→ **Your goal**
In the listing below, locate the line with "none -> yellow 1x4 plate [268,61,430,134]" and the line with "brown 1x2 plate [243,71,297,112]", then output both and everything between them exactly, minus any pictures.

→ **Data for analysis**

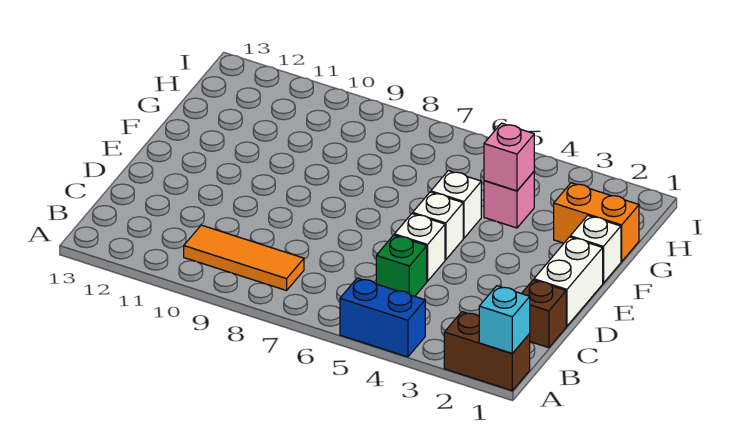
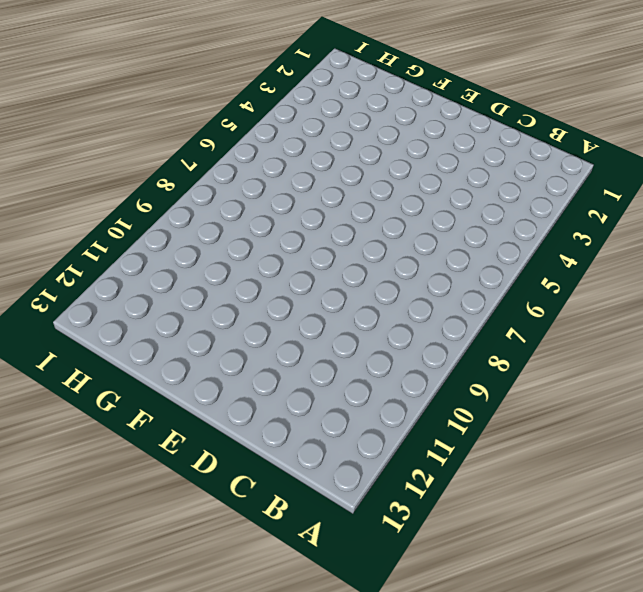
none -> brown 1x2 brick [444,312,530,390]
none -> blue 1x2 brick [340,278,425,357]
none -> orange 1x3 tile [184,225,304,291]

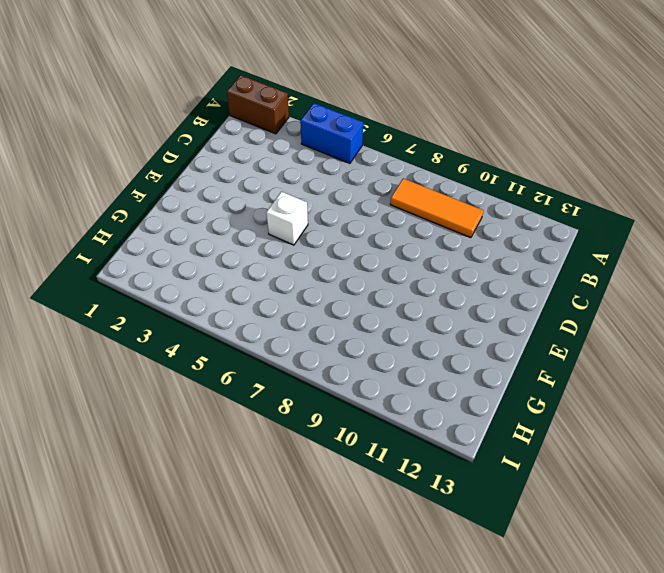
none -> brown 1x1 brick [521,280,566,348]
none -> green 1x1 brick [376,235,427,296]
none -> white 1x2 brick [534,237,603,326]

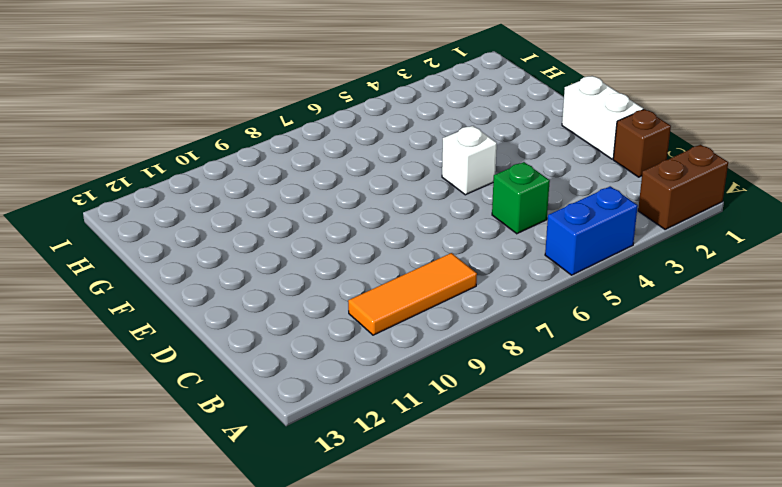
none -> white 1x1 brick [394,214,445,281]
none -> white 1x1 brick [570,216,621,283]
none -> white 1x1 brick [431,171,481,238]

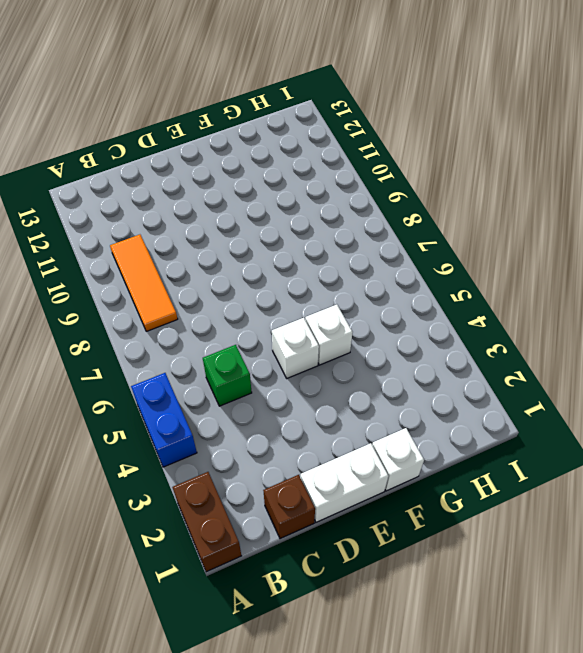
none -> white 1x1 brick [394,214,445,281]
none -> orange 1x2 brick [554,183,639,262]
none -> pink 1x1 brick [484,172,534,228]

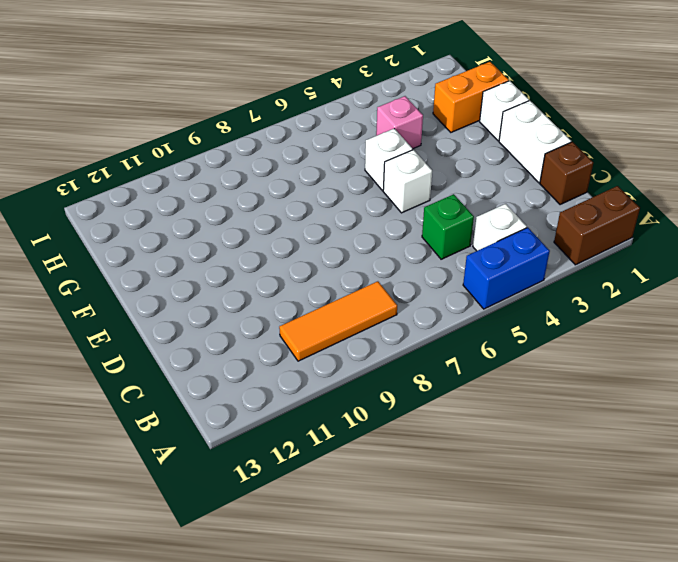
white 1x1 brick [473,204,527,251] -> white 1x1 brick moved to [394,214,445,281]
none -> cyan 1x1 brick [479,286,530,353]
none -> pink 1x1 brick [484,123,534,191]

...

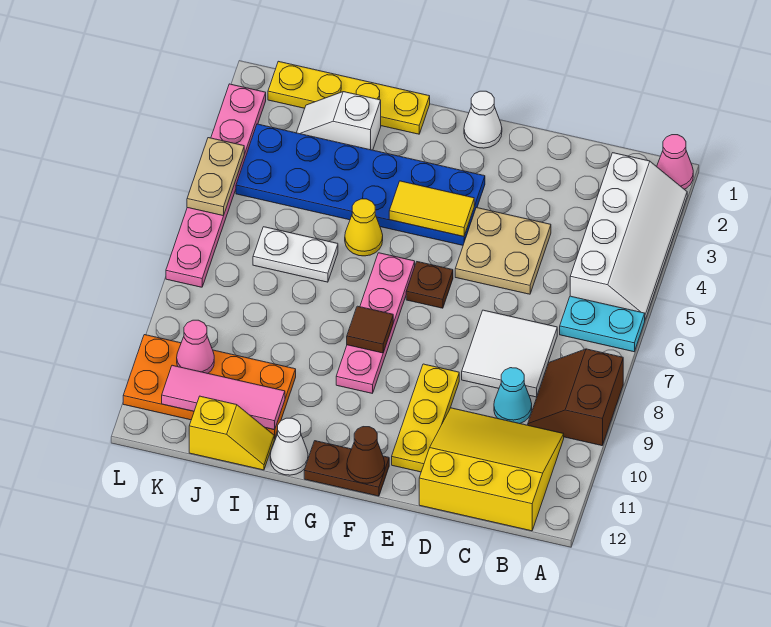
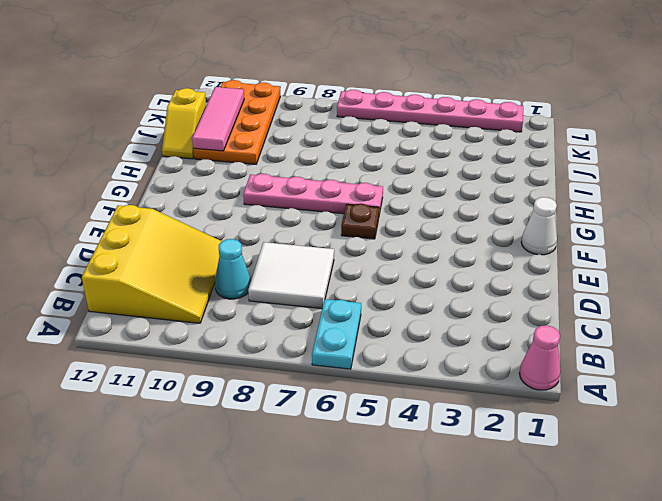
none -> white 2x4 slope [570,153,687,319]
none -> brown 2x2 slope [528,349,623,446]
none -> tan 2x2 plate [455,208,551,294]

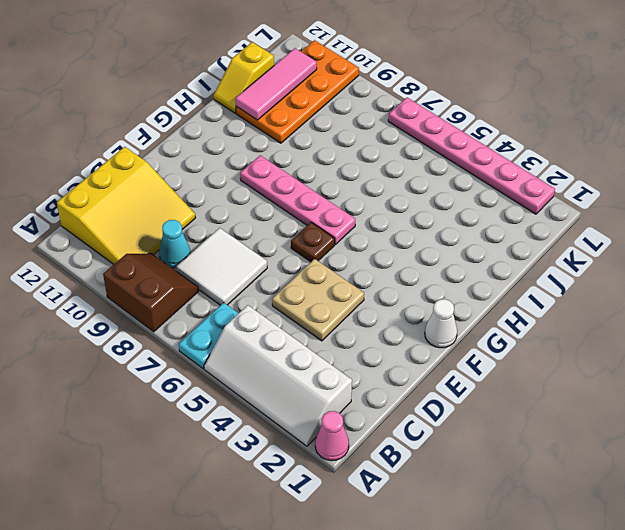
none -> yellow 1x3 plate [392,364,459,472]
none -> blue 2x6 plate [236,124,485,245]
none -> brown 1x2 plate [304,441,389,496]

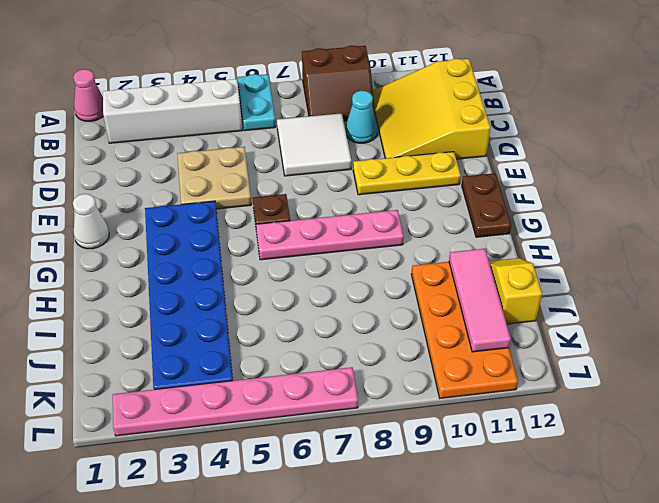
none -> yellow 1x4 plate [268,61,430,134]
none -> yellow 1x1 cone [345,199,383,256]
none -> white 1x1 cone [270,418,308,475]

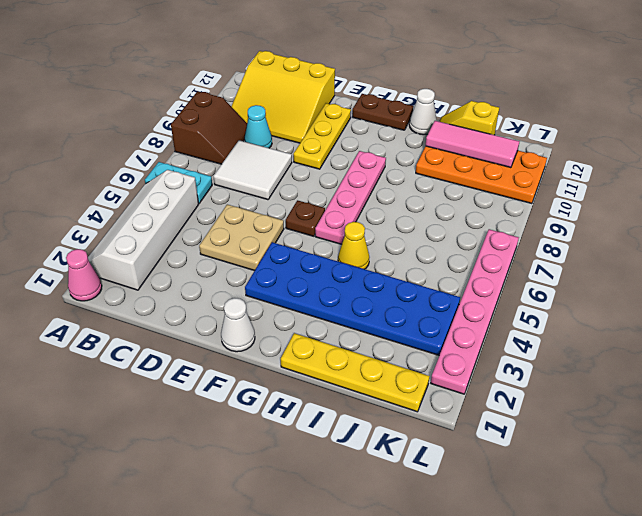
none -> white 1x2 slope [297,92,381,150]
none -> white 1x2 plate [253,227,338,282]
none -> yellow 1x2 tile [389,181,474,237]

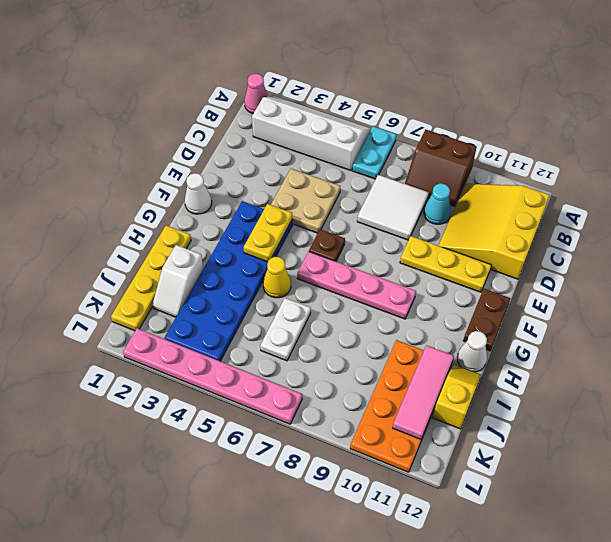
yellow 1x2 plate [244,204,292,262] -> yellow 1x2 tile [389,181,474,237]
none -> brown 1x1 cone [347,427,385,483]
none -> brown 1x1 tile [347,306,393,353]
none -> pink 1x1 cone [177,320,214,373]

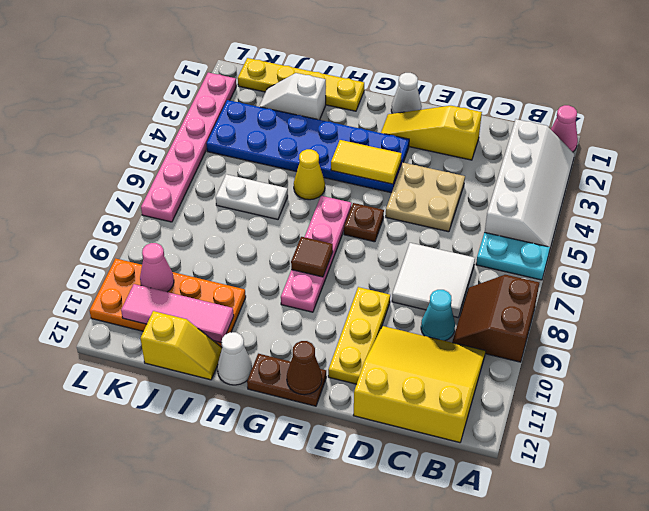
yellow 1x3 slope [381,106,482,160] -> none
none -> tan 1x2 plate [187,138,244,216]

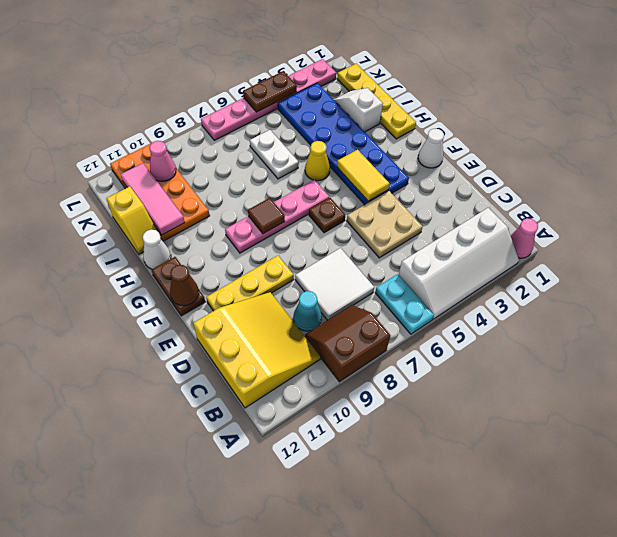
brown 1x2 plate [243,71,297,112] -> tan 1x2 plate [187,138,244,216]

→ **Response area**
none -> yellow 1x4 plate [268,61,430,134]
none -> yellow 1x1 cone [345,199,383,256]
none -> white 1x1 cone [270,418,308,475]

none -> white 1x2 slope [297,92,381,150]
none -> white 1x2 plate [253,227,338,282]
none -> yellow 1x2 tile [389,181,474,237]

yellow 1x2 plate [244,204,292,262] -> yellow 1x2 tile [389,181,474,237]
none -> brown 1x1 cone [347,427,385,483]
none -> brown 1x1 tile [347,306,393,353]
none -> pink 1x1 cone [177,320,214,373]

yellow 1x3 slope [381,106,482,160] -> none
none -> tan 1x2 plate [187,138,244,216]

brown 1x2 plate [243,71,297,112] -> tan 1x2 plate [187,138,244,216]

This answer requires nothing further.